Problem description:
Update the stretch of entries from the line containing "coordinates (285, 296)." through the last entry by putting "tote bag" wherever "shopping bag" appears, leaving everything else unchanged. Return only that stretch.

Data listing:
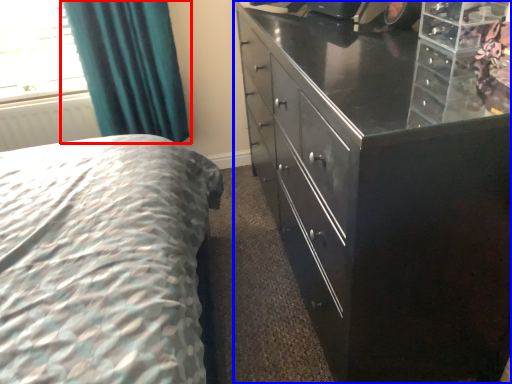
Question: Which object appears closest to the camera in this image, curtain (highlighted by a red box) or chest of drawers (highlighted by a blue box)?

Choices:
 (A) curtain
 (B) chest of drawers

Answer: (B)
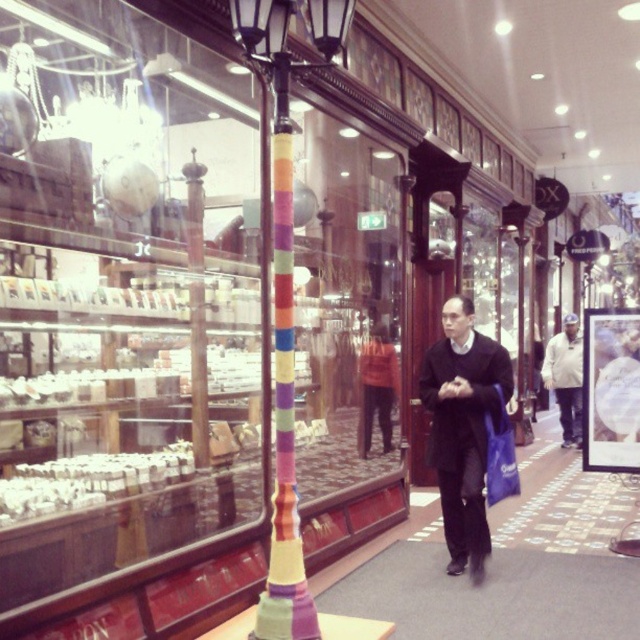
Does multicolored yarn wrapped pole at center have a smaller size compared to multicolored fabric pole at center?

No.

Measure the distance between multicolored yarn wrapped pole at center and camera.

They are 8.19 feet apart.

What do you see at coordinates (285, 296) in the screenshot? The height and width of the screenshot is (640, 640). I see `multicolored yarn wrapped pole at center` at bounding box center [285, 296].

Where is `multicolored yarn wrapped pole at center`? The height and width of the screenshot is (640, 640). multicolored yarn wrapped pole at center is located at coordinates (285, 296).

Can you confirm if carpeted floor at center is thinner than multicolored fabric pole at center?

Incorrect, carpeted floor at center's width is not less than multicolored fabric pole at center's.

Based on the photo, which is below, carpeted floor at center or multicolored fabric pole at center?

carpeted floor at center

Where is `carpeted floor at center`? The width and height of the screenshot is (640, 640). carpeted floor at center is located at coordinates (x=492, y=595).

Can you confirm if multicolored yarn wrapped pole at center is shorter than matte blue shopping bag at center-right?

No, multicolored yarn wrapped pole at center is not shorter than matte blue shopping bag at center-right.

Can you confirm if multicolored yarn wrapped pole at center is wider than matte blue shopping bag at center-right?

Yes, multicolored yarn wrapped pole at center is wider than matte blue shopping bag at center-right.

What do you see at coordinates (285, 296) in the screenshot? I see `multicolored yarn wrapped pole at center` at bounding box center [285, 296].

Problem solution:
Where is `multicolored yarn wrapped pole at center`? The height and width of the screenshot is (640, 640). multicolored yarn wrapped pole at center is located at coordinates (285, 296).

Can you confirm if carpeted floor at center is thinner than multicolored fabric pole at center?

Incorrect, carpeted floor at center's width is not less than multicolored fabric pole at center's.

Based on the photo, which is below, carpeted floor at center or multicolored fabric pole at center?

carpeted floor at center

Where is `carpeted floor at center`? The width and height of the screenshot is (640, 640). carpeted floor at center is located at coordinates (x=492, y=595).

Can you confirm if multicolored yarn wrapped pole at center is shorter than matte blue tote bag at center-right?

No, multicolored yarn wrapped pole at center is not shorter than matte blue tote bag at center-right.

Can you confirm if multicolored yarn wrapped pole at center is wider than matte blue tote bag at center-right?

Yes, multicolored yarn wrapped pole at center is wider than matte blue tote bag at center-right.

What do you see at coordinates (285, 296) in the screenshot? I see `multicolored yarn wrapped pole at center` at bounding box center [285, 296].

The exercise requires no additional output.